JOB:
Report every line of the entries that contains the word "camera".

Before-and-after scene images:
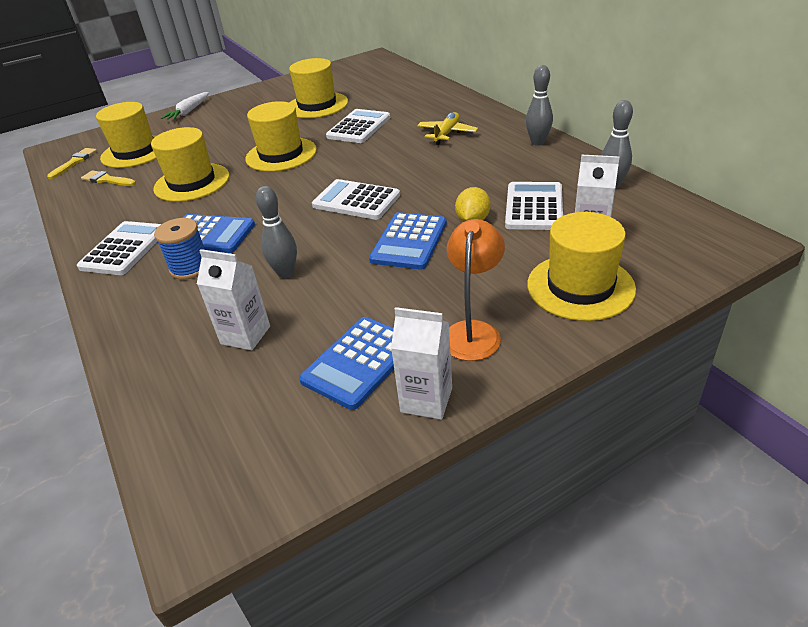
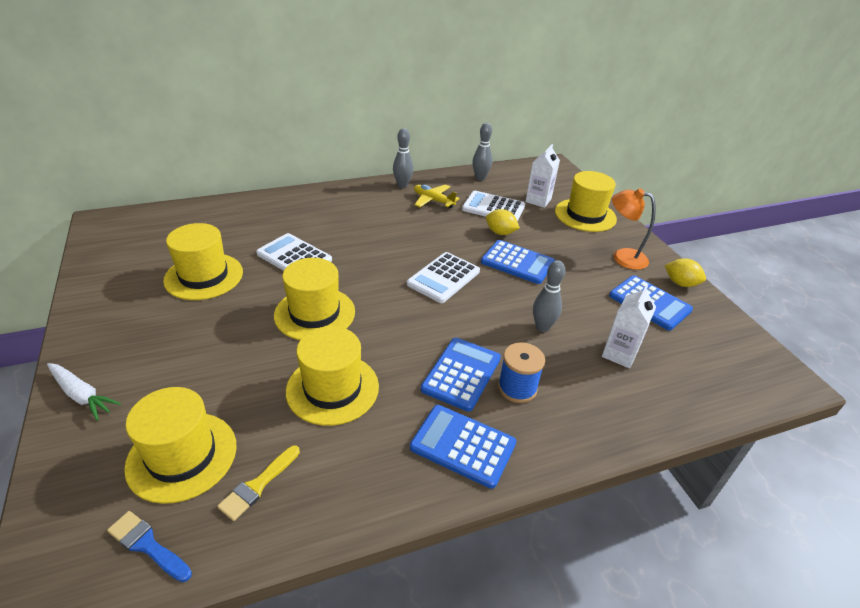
camera: 85 degrees left, 0 degrees up
yellow brush [47,148,97,179] -> blue brush [107,511,192,582]
white calculator [77,221,161,275] -> blue calculator [410,405,516,489]
white carton [391,307,452,419] -> yellow lemon [665,258,706,287]
yellow plane [417,112,478,145] -> yellow plane moved to [414,184,460,208]

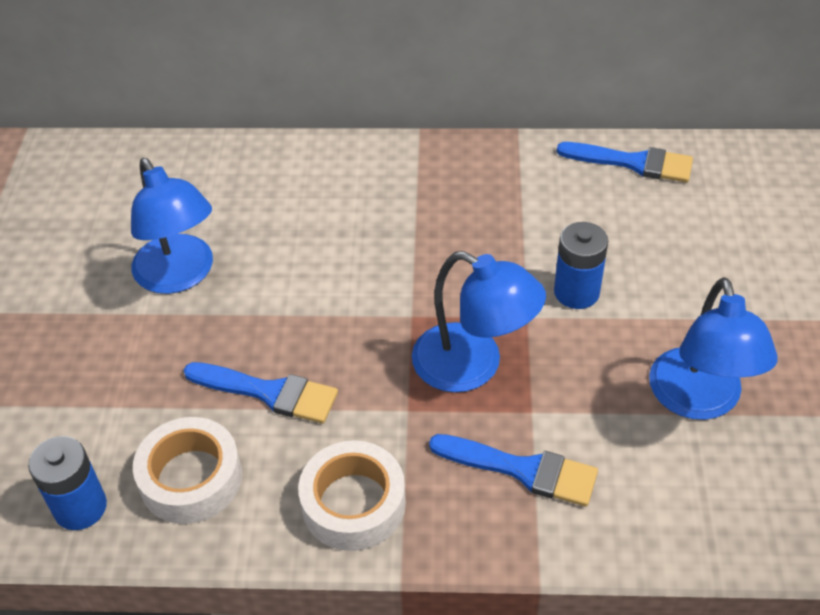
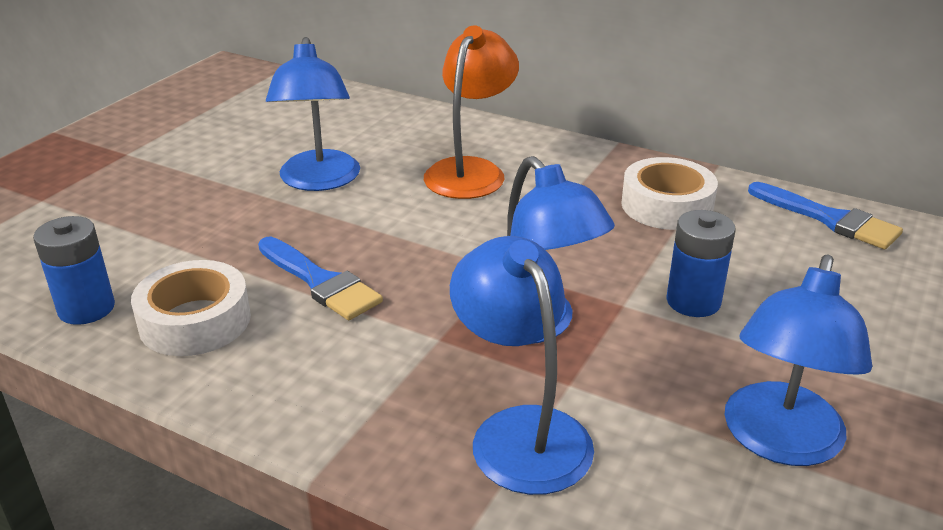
camera: 25 degrees right, 15 degrees down
white tape [298,440,406,551] -> white tape moved to [621,157,718,230]
blue brush [429,434,598,507] -> blue lamp [450,236,594,495]
none -> orange lamp [424,25,519,199]

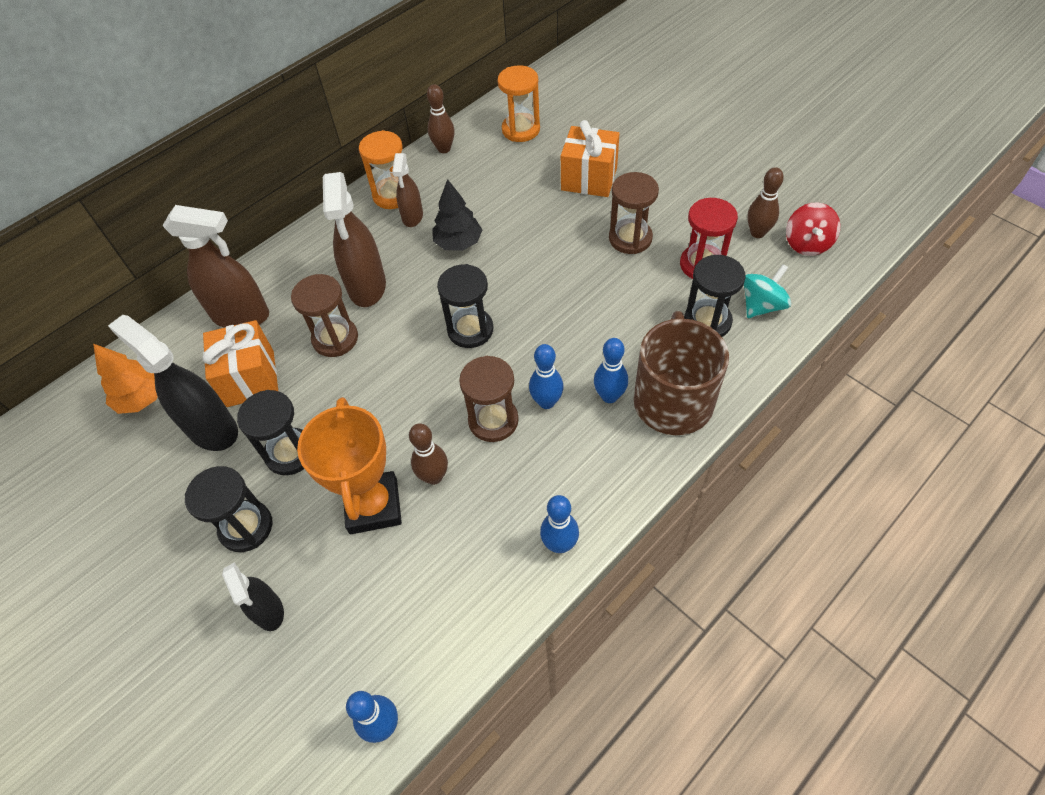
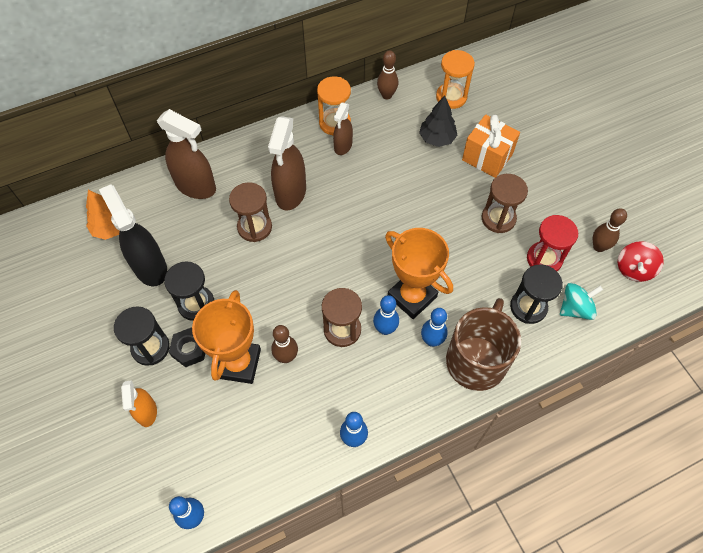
camera: 15 degrees right, 5 degrees up
orange gift [202,320,278,407] -> none
black spray bottle [222,563,284,631] -> orange spray bottle [121,380,157,427]
black tree [432,179,482,251] -> black tree moved to [419,96,458,147]
black hourglass [437,264,494,348] -> none
none -> black nut [169,327,205,367]
none -> orange trophy [385,228,453,319]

SOLUTION TO THE PROBLEM:
camera: 85 degrees left, 0 degrees up
camera: 25 degrees right, 15 degrees down
camera: 15 degrees right, 5 degrees up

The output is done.